■ WORK INSTRUCTIONS:
Return each of the records below word for word, keeping every line as it stands.

■ RAW RECORDS:

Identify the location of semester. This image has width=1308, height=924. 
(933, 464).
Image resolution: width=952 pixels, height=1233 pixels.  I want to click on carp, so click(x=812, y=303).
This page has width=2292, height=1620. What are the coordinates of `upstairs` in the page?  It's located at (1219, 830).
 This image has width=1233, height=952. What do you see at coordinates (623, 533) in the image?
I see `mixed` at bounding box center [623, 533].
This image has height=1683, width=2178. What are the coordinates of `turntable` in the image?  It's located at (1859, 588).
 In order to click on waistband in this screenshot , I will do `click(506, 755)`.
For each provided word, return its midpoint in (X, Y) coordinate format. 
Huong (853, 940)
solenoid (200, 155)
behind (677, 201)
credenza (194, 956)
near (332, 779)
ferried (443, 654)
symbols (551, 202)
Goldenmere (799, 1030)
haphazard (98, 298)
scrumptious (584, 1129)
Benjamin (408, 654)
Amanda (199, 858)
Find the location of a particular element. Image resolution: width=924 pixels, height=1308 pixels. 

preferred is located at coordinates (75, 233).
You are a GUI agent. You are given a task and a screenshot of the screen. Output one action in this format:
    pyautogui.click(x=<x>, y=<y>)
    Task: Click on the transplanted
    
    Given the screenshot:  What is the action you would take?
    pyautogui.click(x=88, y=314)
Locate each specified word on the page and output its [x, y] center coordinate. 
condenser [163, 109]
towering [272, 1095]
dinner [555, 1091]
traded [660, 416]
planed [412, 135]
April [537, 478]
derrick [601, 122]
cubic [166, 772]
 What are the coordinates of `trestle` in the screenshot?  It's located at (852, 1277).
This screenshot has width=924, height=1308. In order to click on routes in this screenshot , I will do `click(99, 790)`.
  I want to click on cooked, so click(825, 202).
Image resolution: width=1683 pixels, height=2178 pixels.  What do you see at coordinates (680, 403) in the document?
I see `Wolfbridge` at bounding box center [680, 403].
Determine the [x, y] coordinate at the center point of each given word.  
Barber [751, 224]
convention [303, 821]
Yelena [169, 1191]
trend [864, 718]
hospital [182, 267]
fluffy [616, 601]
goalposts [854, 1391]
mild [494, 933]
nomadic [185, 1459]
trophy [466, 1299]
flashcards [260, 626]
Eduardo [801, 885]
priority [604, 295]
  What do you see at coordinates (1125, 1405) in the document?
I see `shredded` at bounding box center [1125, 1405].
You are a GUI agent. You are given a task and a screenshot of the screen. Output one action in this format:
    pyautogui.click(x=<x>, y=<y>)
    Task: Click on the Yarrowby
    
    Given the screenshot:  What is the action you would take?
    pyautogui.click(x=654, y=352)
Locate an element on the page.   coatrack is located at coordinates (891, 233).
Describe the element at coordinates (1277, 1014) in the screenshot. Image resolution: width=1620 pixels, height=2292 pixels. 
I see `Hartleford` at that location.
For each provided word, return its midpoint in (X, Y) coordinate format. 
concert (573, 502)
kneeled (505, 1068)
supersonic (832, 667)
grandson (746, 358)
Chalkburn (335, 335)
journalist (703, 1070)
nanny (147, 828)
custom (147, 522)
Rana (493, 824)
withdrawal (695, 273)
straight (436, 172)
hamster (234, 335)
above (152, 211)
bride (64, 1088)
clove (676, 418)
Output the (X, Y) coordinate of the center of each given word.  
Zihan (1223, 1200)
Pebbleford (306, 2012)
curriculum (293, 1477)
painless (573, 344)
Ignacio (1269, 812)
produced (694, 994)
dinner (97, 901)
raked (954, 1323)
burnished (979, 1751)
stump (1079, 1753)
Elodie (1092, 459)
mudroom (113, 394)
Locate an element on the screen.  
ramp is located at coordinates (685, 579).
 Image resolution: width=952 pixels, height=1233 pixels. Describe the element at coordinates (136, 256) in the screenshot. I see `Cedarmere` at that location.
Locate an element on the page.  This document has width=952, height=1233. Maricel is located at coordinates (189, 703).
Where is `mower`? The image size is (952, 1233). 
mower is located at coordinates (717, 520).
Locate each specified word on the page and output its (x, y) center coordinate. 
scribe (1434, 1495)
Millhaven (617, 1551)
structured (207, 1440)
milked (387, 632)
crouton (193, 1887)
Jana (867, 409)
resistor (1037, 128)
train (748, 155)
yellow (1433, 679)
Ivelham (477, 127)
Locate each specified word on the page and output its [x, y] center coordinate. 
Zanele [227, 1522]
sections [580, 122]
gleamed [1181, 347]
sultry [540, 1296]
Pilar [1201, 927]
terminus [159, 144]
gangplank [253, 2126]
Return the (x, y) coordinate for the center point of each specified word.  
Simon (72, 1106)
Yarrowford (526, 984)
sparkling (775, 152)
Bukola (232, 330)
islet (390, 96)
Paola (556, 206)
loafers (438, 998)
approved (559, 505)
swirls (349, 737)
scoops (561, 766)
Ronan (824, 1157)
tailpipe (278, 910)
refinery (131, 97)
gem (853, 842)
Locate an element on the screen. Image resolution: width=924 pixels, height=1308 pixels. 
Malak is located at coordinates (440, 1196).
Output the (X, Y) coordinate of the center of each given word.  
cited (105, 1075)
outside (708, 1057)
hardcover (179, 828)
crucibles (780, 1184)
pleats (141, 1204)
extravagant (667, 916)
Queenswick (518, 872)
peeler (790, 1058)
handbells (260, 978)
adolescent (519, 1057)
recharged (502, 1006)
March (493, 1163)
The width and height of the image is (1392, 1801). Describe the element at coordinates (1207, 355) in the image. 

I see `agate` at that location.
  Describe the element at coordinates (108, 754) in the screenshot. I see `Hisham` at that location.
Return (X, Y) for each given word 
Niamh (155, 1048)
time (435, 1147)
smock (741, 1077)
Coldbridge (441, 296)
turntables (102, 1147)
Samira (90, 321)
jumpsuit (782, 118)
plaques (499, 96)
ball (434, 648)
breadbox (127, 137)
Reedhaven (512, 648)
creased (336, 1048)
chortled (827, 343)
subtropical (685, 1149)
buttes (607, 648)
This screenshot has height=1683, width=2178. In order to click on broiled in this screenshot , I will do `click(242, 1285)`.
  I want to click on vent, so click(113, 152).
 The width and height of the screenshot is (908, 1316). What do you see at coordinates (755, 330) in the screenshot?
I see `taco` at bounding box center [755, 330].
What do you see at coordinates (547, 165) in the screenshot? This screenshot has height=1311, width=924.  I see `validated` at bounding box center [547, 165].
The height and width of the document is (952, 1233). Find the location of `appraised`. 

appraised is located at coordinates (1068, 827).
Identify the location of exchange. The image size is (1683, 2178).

■ SOLUTION TO THIS EXERCISE:
Identify the location of semester. This image has width=1308, height=924. 
(933, 464).
Image resolution: width=952 pixels, height=1233 pixels.  I want to click on carp, so click(x=812, y=303).
This page has width=2292, height=1620. What are the coordinates of `upstairs` in the page?  It's located at (1219, 830).
 This image has width=1233, height=952. What do you see at coordinates (623, 533) in the image?
I see `mixed` at bounding box center [623, 533].
This image has height=1683, width=2178. What are the coordinates of `turntable` in the image?  It's located at (1859, 588).
 In order to click on waistband in this screenshot , I will do `click(506, 755)`.
For each provided word, return its midpoint in (X, Y) coordinate format. 
Huong (853, 940)
solenoid (200, 155)
behind (677, 201)
credenza (194, 956)
near (332, 779)
ferried (443, 654)
symbols (551, 202)
Goldenmere (799, 1030)
haphazard (98, 298)
scrumptious (584, 1129)
Benjamin (408, 654)
Amanda (199, 858)
Find the location of a particular element. Image resolution: width=924 pixels, height=1308 pixels. 

preferred is located at coordinates (75, 233).
You are a GUI agent. You are given a task and a screenshot of the screen. Output one action in this format:
    pyautogui.click(x=<x>, y=<y>)
    Task: Click on the transplanted
    
    Given the screenshot:  What is the action you would take?
    pyautogui.click(x=88, y=314)
Locate each specified word on the page and output its [x, y] center coordinate. 
condenser [163, 109]
towering [272, 1095]
dinner [555, 1091]
traded [660, 416]
planed [412, 135]
April [537, 478]
derrick [601, 122]
cubic [166, 772]
 What are the coordinates of `trestle` in the screenshot?  It's located at (852, 1277).
This screenshot has width=924, height=1308. In order to click on routes in this screenshot , I will do `click(99, 790)`.
  I want to click on cooked, so click(825, 202).
Image resolution: width=1683 pixels, height=2178 pixels.  What do you see at coordinates (680, 403) in the document?
I see `Wolfbridge` at bounding box center [680, 403].
Determine the [x, y] coordinate at the center point of each given word.  
Barber [751, 224]
convention [303, 821]
Yelena [169, 1191]
trend [864, 718]
hospital [182, 267]
fluffy [616, 601]
goalposts [854, 1391]
mild [494, 933]
nomadic [185, 1459]
trophy [466, 1299]
flashcards [260, 626]
Eduardo [801, 885]
priority [604, 295]
  What do you see at coordinates (1125, 1405) in the document?
I see `shredded` at bounding box center [1125, 1405].
You are a GUI agent. You are given a task and a screenshot of the screen. Output one action in this format:
    pyautogui.click(x=<x>, y=<y>)
    Task: Click on the Yarrowby
    
    Given the screenshot:  What is the action you would take?
    pyautogui.click(x=654, y=352)
Locate an element on the page.   coatrack is located at coordinates (891, 233).
Describe the element at coordinates (1277, 1014) in the screenshot. Image resolution: width=1620 pixels, height=2292 pixels. 
I see `Hartleford` at that location.
For each provided word, return its midpoint in (X, Y) coordinate format. 
concert (573, 502)
kneeled (505, 1068)
supersonic (832, 667)
grandson (746, 358)
Chalkburn (335, 335)
journalist (703, 1070)
nanny (147, 828)
custom (147, 522)
Rana (493, 824)
withdrawal (695, 273)
straight (436, 172)
hamster (234, 335)
above (152, 211)
bride (64, 1088)
clove (676, 418)
Output the (X, Y) coordinate of the center of each given word.  
Zihan (1223, 1200)
Pebbleford (306, 2012)
curriculum (293, 1477)
painless (573, 344)
Ignacio (1269, 812)
produced (694, 994)
dinner (97, 901)
raked (954, 1323)
burnished (979, 1751)
stump (1079, 1753)
Elodie (1092, 459)
mudroom (113, 394)
Locate an element on the screen.  
ramp is located at coordinates (685, 579).
 Image resolution: width=952 pixels, height=1233 pixels. Describe the element at coordinates (136, 256) in the screenshot. I see `Cedarmere` at that location.
Locate an element on the page.  This document has width=952, height=1233. Maricel is located at coordinates (189, 703).
Where is `mower`? The image size is (952, 1233). 
mower is located at coordinates (717, 520).
Locate each specified word on the page and output its (x, y) center coordinate. 
scribe (1434, 1495)
Millhaven (617, 1551)
structured (207, 1440)
milked (387, 632)
crouton (193, 1887)
Jana (867, 409)
resistor (1037, 128)
train (748, 155)
yellow (1433, 679)
Ivelham (477, 127)
Locate each specified word on the page and output its [x, y] center coordinate. 
Zanele [227, 1522]
sections [580, 122]
gleamed [1181, 347]
sultry [540, 1296]
Pilar [1201, 927]
terminus [159, 144]
gangplank [253, 2126]
Return the (x, y) coordinate for the center point of each specified word.  
Simon (72, 1106)
Yarrowford (526, 984)
sparkling (775, 152)
Bukola (232, 330)
islet (390, 96)
Paola (556, 206)
loafers (438, 998)
approved (559, 505)
swirls (349, 737)
scoops (561, 766)
Ronan (824, 1157)
tailpipe (278, 910)
refinery (131, 97)
gem (853, 842)
Locate an element on the screen. Image resolution: width=924 pixels, height=1308 pixels. 
Malak is located at coordinates (440, 1196).
Output the (X, Y) coordinate of the center of each given word.  
cited (105, 1075)
outside (708, 1057)
hardcover (179, 828)
crucibles (780, 1184)
pleats (141, 1204)
extravagant (667, 916)
Queenswick (518, 872)
peeler (790, 1058)
handbells (260, 978)
adolescent (519, 1057)
recharged (502, 1006)
March (493, 1163)
The width and height of the image is (1392, 1801). Describe the element at coordinates (1207, 355) in the image. 

I see `agate` at that location.
  Describe the element at coordinates (108, 754) in the screenshot. I see `Hisham` at that location.
Return (X, Y) for each given word 
Niamh (155, 1048)
time (435, 1147)
smock (741, 1077)
Coldbridge (441, 296)
turntables (102, 1147)
Samira (90, 321)
jumpsuit (782, 118)
plaques (499, 96)
ball (434, 648)
breadbox (127, 137)
Reedhaven (512, 648)
creased (336, 1048)
chortled (827, 343)
subtropical (685, 1149)
buttes (607, 648)
This screenshot has height=1683, width=2178. In order to click on broiled in this screenshot , I will do `click(242, 1285)`.
  I want to click on vent, so click(113, 152).
 The width and height of the screenshot is (908, 1316). What do you see at coordinates (755, 330) in the screenshot?
I see `taco` at bounding box center [755, 330].
What do you see at coordinates (547, 165) in the screenshot? This screenshot has height=1311, width=924.  I see `validated` at bounding box center [547, 165].
The height and width of the document is (952, 1233). Find the location of `appraised`. 

appraised is located at coordinates (1068, 827).
Identify the location of exchange. The image size is (1683, 2178).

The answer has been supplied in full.